Set exercise: Copy out all of the data below with "upper-left" substituted for "top-left" wherever it appears, keeping every other character the same.
---------- Input records ----------
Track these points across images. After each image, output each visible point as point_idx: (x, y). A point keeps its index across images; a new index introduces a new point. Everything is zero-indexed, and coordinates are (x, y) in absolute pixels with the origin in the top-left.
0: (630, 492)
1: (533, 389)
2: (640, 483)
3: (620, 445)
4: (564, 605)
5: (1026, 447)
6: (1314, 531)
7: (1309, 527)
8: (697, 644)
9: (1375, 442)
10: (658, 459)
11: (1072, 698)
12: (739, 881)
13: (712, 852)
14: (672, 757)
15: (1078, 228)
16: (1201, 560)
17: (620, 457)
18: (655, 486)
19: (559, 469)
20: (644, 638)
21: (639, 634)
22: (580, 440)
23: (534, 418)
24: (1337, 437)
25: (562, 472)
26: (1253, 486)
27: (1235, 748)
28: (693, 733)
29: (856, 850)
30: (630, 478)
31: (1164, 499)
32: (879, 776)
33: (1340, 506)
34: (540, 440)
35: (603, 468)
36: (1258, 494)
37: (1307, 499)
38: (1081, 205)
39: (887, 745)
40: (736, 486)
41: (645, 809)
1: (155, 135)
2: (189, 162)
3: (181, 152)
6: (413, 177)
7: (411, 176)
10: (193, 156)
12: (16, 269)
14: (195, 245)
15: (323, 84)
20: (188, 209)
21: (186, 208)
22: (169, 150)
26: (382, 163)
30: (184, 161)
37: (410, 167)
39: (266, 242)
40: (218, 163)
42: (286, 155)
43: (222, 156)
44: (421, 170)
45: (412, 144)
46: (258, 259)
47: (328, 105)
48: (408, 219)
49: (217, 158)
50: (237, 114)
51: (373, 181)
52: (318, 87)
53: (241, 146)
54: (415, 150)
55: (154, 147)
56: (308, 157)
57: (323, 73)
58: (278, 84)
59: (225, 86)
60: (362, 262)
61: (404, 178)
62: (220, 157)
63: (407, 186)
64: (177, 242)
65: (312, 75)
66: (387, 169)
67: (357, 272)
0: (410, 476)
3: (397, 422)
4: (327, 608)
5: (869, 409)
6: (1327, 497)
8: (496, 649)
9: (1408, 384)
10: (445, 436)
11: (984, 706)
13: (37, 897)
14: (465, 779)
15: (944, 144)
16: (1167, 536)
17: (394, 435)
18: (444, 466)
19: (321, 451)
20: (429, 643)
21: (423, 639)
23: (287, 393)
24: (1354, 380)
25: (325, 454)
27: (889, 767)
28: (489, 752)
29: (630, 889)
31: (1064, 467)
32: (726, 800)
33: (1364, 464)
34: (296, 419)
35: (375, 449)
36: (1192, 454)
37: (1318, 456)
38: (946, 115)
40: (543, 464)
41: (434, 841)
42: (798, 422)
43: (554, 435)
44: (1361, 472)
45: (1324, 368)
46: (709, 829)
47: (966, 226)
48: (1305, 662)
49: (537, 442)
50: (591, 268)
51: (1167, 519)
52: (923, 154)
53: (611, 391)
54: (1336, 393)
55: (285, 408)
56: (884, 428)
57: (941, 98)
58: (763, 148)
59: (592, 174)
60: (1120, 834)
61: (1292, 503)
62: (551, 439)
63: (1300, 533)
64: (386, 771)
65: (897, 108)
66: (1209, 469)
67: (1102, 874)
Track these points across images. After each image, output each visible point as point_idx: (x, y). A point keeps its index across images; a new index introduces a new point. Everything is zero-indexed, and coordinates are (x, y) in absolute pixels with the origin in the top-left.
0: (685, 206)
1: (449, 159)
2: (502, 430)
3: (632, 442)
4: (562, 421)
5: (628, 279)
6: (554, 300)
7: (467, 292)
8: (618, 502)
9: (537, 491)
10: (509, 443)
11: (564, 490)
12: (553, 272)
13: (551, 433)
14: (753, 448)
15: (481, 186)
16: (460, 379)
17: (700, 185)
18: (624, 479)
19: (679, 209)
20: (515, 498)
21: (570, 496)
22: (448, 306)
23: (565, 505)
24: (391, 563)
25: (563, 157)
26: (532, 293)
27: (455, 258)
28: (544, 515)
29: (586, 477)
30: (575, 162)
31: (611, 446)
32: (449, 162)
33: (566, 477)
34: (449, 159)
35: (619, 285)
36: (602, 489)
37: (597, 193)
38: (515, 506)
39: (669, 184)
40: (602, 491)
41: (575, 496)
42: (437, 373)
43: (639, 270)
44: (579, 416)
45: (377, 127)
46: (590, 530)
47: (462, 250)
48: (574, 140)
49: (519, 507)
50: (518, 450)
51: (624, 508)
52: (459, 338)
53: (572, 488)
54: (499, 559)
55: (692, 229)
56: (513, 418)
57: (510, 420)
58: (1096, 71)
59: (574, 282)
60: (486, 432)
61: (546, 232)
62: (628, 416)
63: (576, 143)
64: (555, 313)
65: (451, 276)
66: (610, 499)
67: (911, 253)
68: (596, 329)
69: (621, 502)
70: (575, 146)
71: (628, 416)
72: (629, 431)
----------
Solved problem:
Track these points across images. After each image, output each visible point as point_idx: (x, y). A point keeps its index across images; a new index introduces a new point. Everything is zero-indexed, and coordinates are (x, y) in absolute pixels with the origin in the upper-left.
0: (630, 492)
1: (533, 389)
2: (640, 483)
3: (620, 445)
4: (564, 605)
5: (1026, 447)
6: (1314, 531)
7: (1309, 527)
8: (697, 644)
9: (1375, 442)
10: (658, 459)
11: (1072, 698)
12: (739, 881)
13: (712, 852)
14: (672, 757)
15: (1078, 228)
16: (1201, 560)
17: (620, 457)
18: (655, 486)
19: (559, 469)
20: (644, 638)
21: (639, 634)
22: (580, 440)
23: (534, 418)
24: (1337, 437)
25: (562, 472)
26: (1253, 486)
27: (1235, 748)
28: (693, 733)
29: (856, 850)
30: (630, 478)
31: (1164, 499)
32: (879, 776)
33: (1340, 506)
34: (540, 440)
35: (603, 468)
36: (1258, 494)
37: (1307, 499)
38: (1081, 205)
39: (887, 745)
40: (736, 486)
41: (645, 809)
1: (155, 135)
2: (189, 162)
3: (181, 152)
6: (413, 177)
7: (411, 176)
10: (193, 156)
12: (16, 269)
14: (195, 245)
15: (323, 84)
20: (188, 209)
21: (186, 208)
22: (169, 150)
26: (382, 163)
30: (184, 161)
37: (410, 167)
39: (266, 242)
40: (218, 163)
42: (286, 155)
43: (222, 156)
44: (421, 170)
45: (412, 144)
46: (258, 259)
47: (328, 105)
48: (408, 219)
49: (217, 158)
50: (237, 114)
51: (373, 181)
52: (318, 87)
53: (241, 146)
54: (415, 150)
55: (154, 147)
56: (308, 157)
57: (323, 73)
58: (278, 84)
59: (225, 86)
60: (362, 262)
61: (404, 178)
62: (220, 157)
63: (407, 186)
64: (177, 242)
65: (312, 75)
66: (387, 169)
67: (357, 272)
0: (410, 476)
3: (397, 422)
4: (327, 608)
5: (869, 409)
6: (1327, 497)
8: (496, 649)
9: (1408, 384)
10: (445, 436)
11: (984, 706)
13: (37, 897)
14: (465, 779)
15: (944, 144)
16: (1167, 536)
17: (394, 435)
18: (444, 466)
19: (321, 451)
20: (429, 643)
21: (423, 639)
23: (287, 393)
24: (1354, 380)
25: (325, 454)
27: (889, 767)
28: (489, 752)
29: (630, 889)
31: (1064, 467)
32: (726, 800)
33: (1364, 464)
34: (296, 419)
35: (375, 449)
36: (1192, 454)
37: (1318, 456)
38: (946, 115)
40: (543, 464)
41: (434, 841)
42: (798, 422)
43: (554, 435)
44: (1361, 472)
45: (1324, 368)
46: (709, 829)
47: (966, 226)
48: (1305, 662)
49: (537, 442)
50: (591, 268)
51: (1167, 519)
52: (923, 154)
53: (611, 391)
54: (1336, 393)
55: (285, 408)
56: (884, 428)
57: (941, 98)
58: (763, 148)
59: (592, 174)
60: (1120, 834)
61: (1292, 503)
62: (551, 439)
63: (1300, 533)
64: (386, 771)
65: (897, 108)
66: (1209, 469)
67: (1102, 874)
Track these points across images. After each image, output each visible point as point_idx: (x, y). A point keeps its index across images; a new index introduces a new point. Everything is zero-indexed, and coordinates are (x, y) in absolute pixels with the origin in the upper-left.
0: (685, 206)
1: (449, 159)
2: (502, 430)
3: (632, 442)
4: (562, 421)
5: (628, 279)
6: (554, 300)
7: (467, 292)
8: (618, 502)
9: (537, 491)
10: (509, 443)
11: (564, 490)
12: (553, 272)
13: (551, 433)
14: (753, 448)
15: (481, 186)
16: (460, 379)
17: (700, 185)
18: (624, 479)
19: (679, 209)
20: (515, 498)
21: (570, 496)
22: (448, 306)
23: (565, 505)
24: (391, 563)
25: (563, 157)
26: (532, 293)
27: (455, 258)
28: (544, 515)
29: (586, 477)
30: (575, 162)
31: (611, 446)
32: (449, 162)
33: (566, 477)
34: (449, 159)
35: (619, 285)
36: (602, 489)
37: (597, 193)
38: (515, 506)
39: (669, 184)
40: (602, 491)
41: (575, 496)
42: (437, 373)
43: (639, 270)
44: (579, 416)
45: (377, 127)
46: (590, 530)
47: (462, 250)
48: (574, 140)
49: (519, 507)
50: (518, 450)
51: (624, 508)
52: (459, 338)
53: (572, 488)
54: (499, 559)
55: (692, 229)
56: (513, 418)
57: (510, 420)
58: (1096, 71)
59: (574, 282)
60: (486, 432)
61: (546, 232)
62: (628, 416)
63: (576, 143)
64: (555, 313)
65: (451, 276)
66: (610, 499)
67: (911, 253)
68: (596, 329)
69: (621, 502)
70: (575, 146)
71: (628, 416)
72: (629, 431)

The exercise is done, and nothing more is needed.